- _Records for processing_:

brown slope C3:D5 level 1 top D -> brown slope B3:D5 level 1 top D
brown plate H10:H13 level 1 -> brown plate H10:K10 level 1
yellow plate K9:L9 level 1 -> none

---

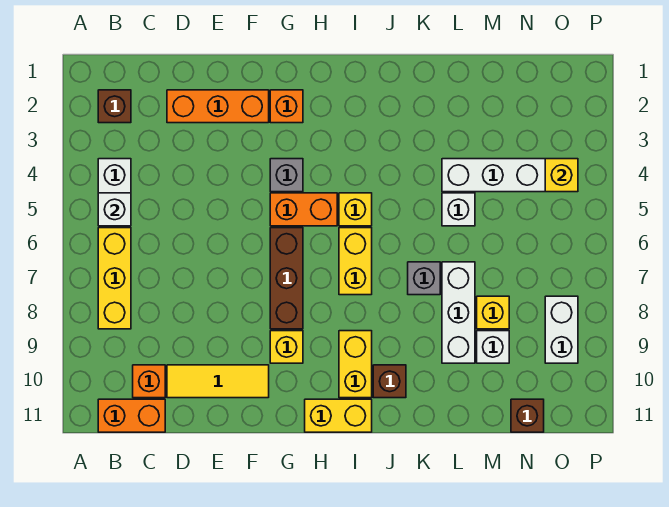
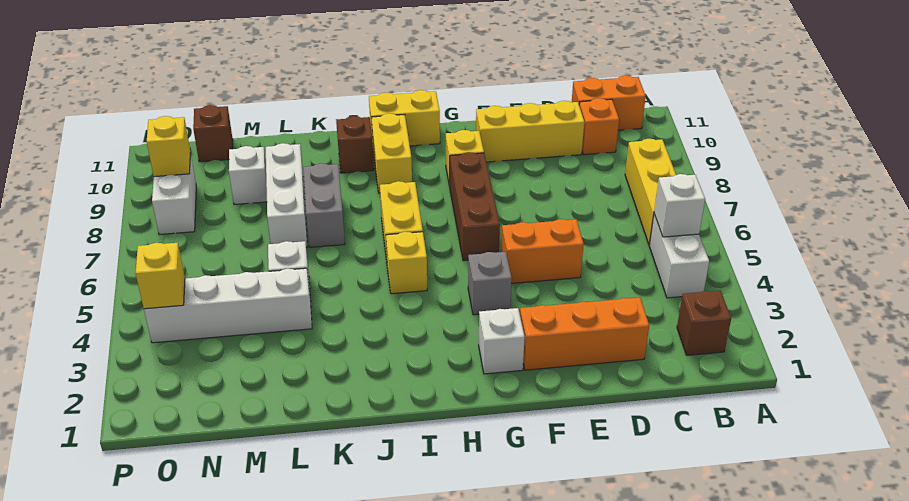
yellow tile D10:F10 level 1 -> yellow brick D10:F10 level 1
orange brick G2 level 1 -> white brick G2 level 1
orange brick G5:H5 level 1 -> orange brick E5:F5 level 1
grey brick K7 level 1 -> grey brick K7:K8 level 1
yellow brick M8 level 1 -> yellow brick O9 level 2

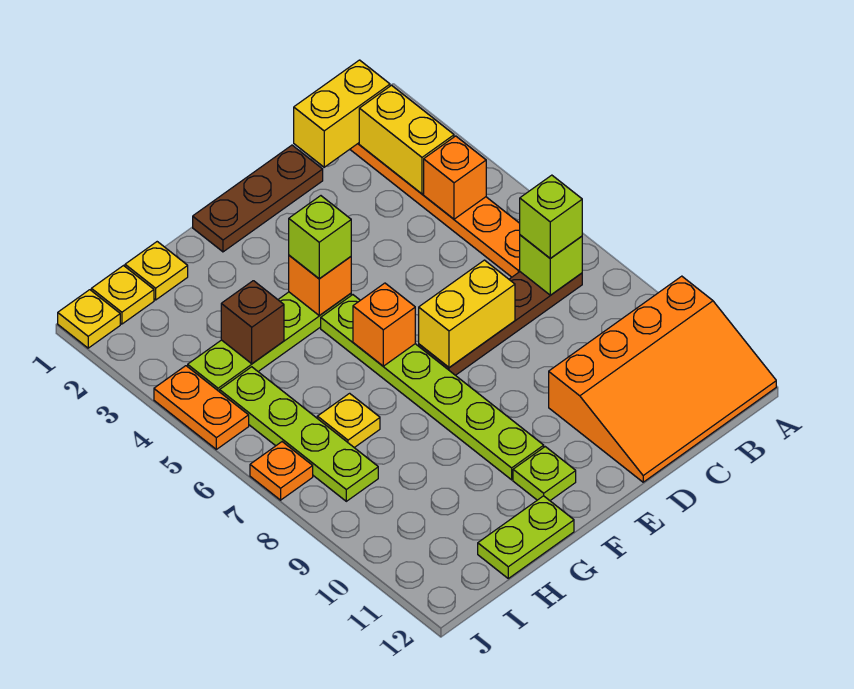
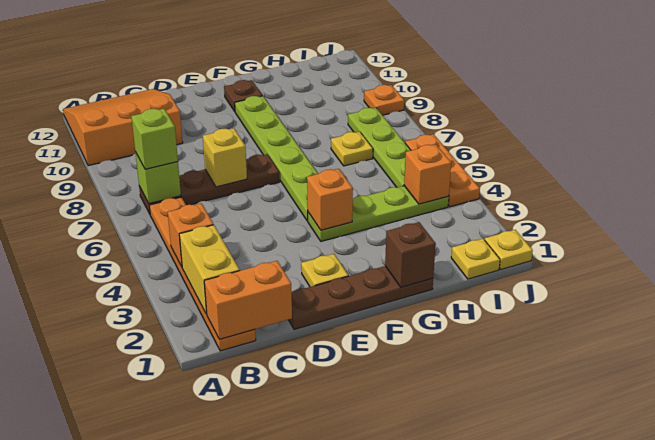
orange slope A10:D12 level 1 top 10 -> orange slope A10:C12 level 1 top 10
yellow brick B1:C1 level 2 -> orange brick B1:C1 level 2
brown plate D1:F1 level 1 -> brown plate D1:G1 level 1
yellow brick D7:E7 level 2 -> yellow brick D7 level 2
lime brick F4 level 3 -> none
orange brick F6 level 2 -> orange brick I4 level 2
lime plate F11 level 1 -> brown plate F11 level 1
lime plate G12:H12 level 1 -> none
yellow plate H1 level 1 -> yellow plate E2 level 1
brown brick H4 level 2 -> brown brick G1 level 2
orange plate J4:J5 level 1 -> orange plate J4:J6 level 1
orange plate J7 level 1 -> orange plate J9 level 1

---

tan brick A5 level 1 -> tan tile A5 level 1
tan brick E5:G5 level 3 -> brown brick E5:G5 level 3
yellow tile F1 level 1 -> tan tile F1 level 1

- _Problem to work on_: Gather every line from the listing above in which the word "tile" appears.

- _Response_:
yellow tile D10:F10 level 1 -> yellow brick D10:F10 level 1
tan brick A5 level 1 -> tan tile A5 level 1
yellow tile F1 level 1 -> tan tile F1 level 1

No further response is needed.